◆ EXTRACTED DATA

· · · · · · ·

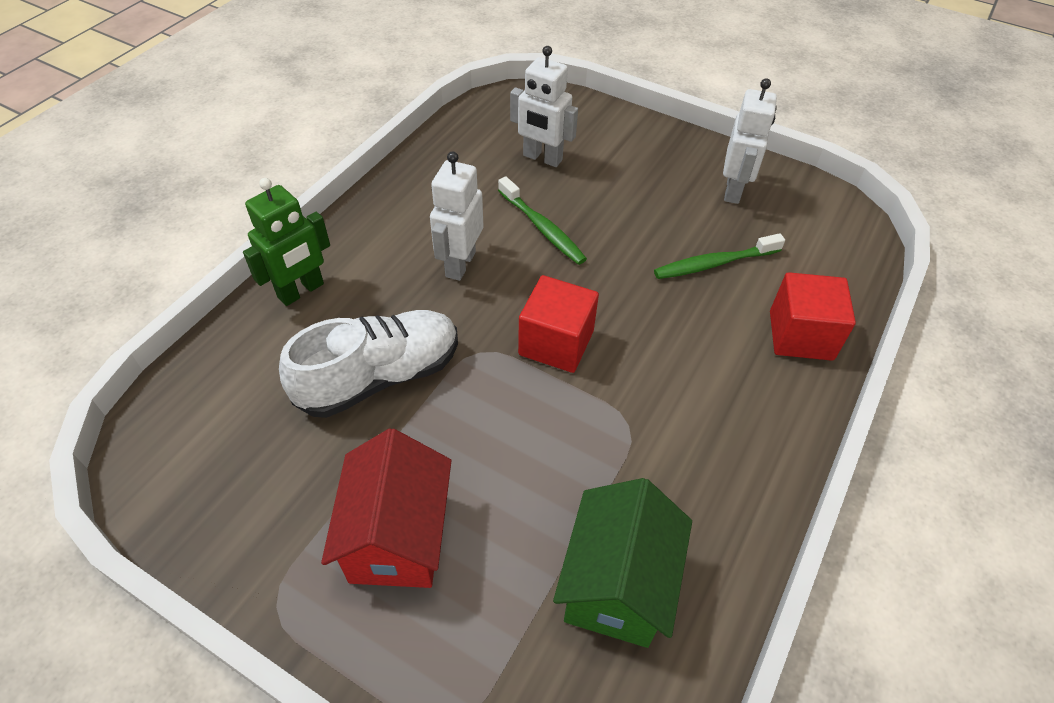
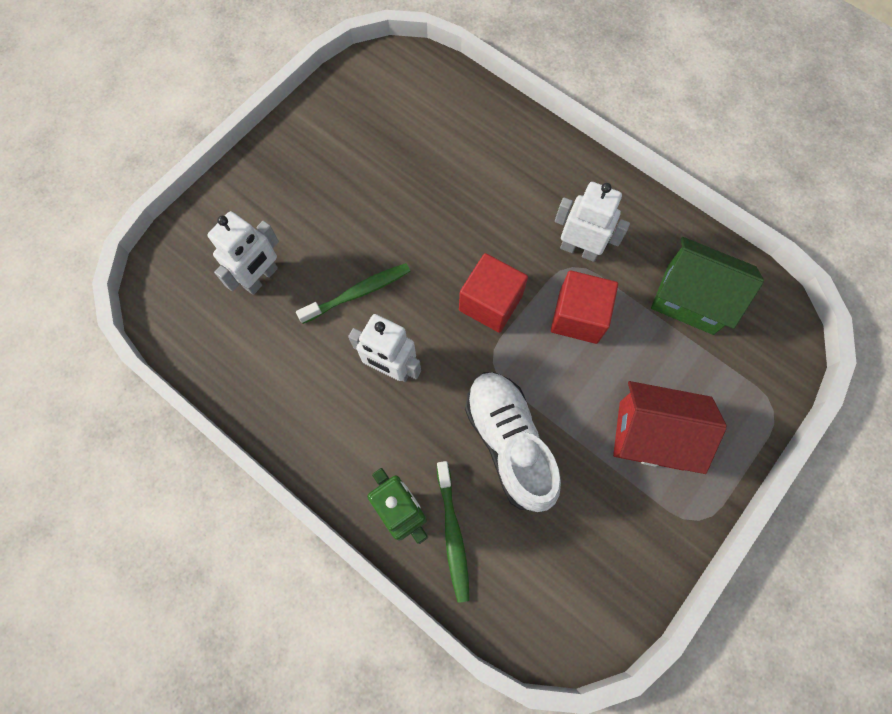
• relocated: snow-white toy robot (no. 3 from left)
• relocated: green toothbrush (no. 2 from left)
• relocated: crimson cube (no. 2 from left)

· · · · · · ·

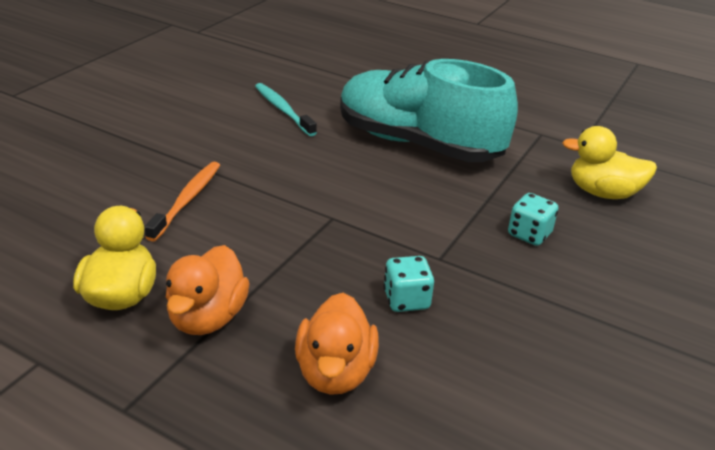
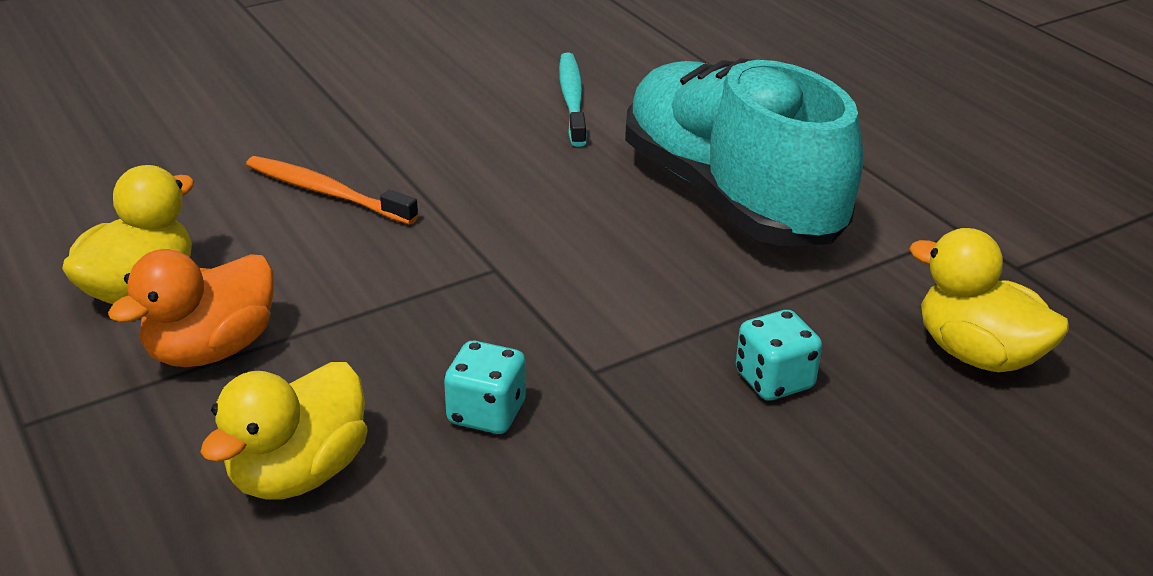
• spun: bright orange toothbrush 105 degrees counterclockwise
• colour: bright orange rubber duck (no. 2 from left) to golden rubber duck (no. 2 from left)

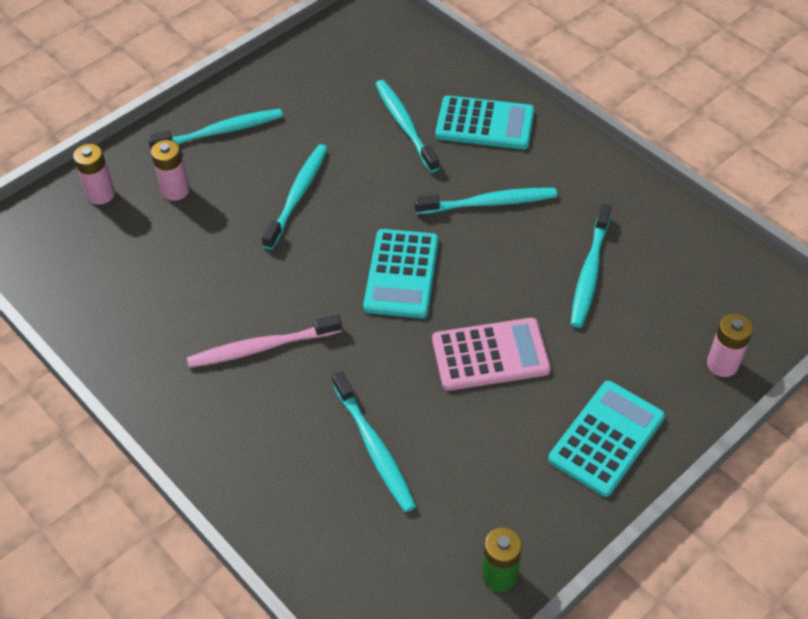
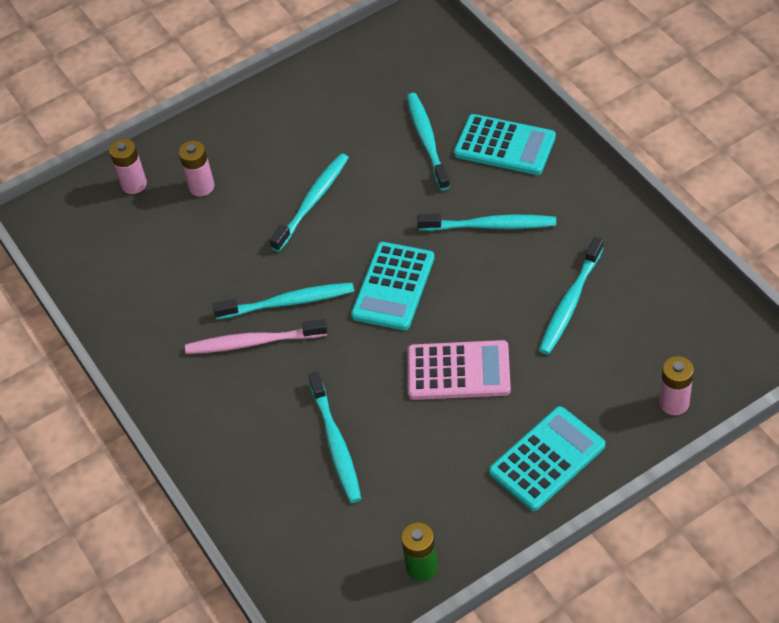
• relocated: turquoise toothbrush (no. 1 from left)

· · · · · · ·

◆ WHAT IS NEEDED
Everything above from the line containing "3 from left)" through the line containing "cube (no. 2 from left)" must be copied exactly. Nothing outside that range belongs in the answer.

◆ SOLVED PROBLEM
• relocated: snow-white toy robot (no. 3 from left)
• relocated: green toothbrush (no. 2 from left)
• relocated: crimson cube (no. 2 from left)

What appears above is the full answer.